HOW TO COMPLETE THIS TASK. Leave every picture out, and print the full listing again exactly.

DATA EXCERPT.
┌──
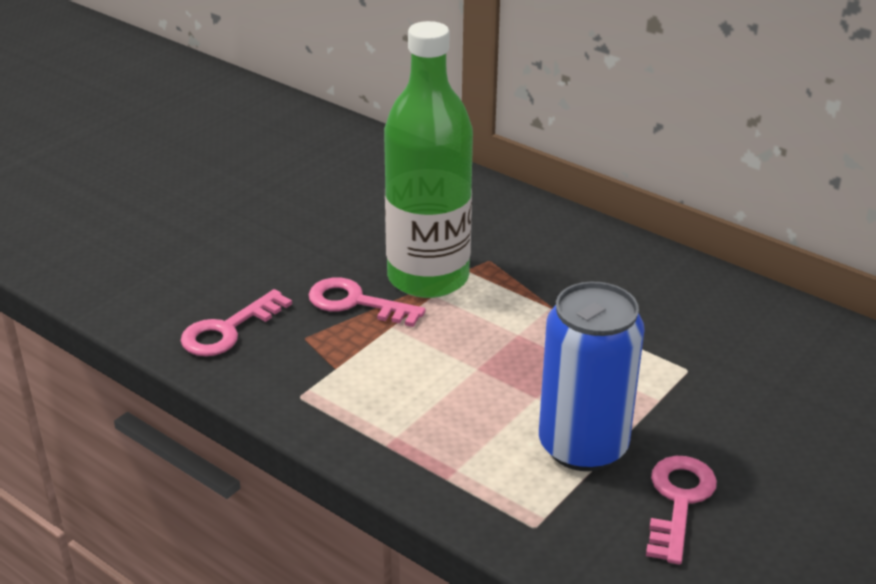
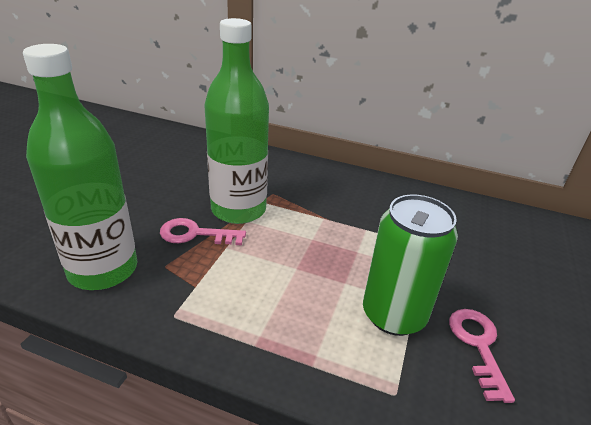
camera: 20 degrees left, 0 degrees up
pink key [181,289,292,356] -> green bottle [23,44,137,290]
blue can [539,282,645,471] -> green can [363,194,458,336]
└──
ANSWER SPACE.
camera: 20 degrees left, 0 degrees up
pink key [181,289,292,356] -> green bottle [23,44,137,290]
blue can [539,282,645,471] -> green can [363,194,458,336]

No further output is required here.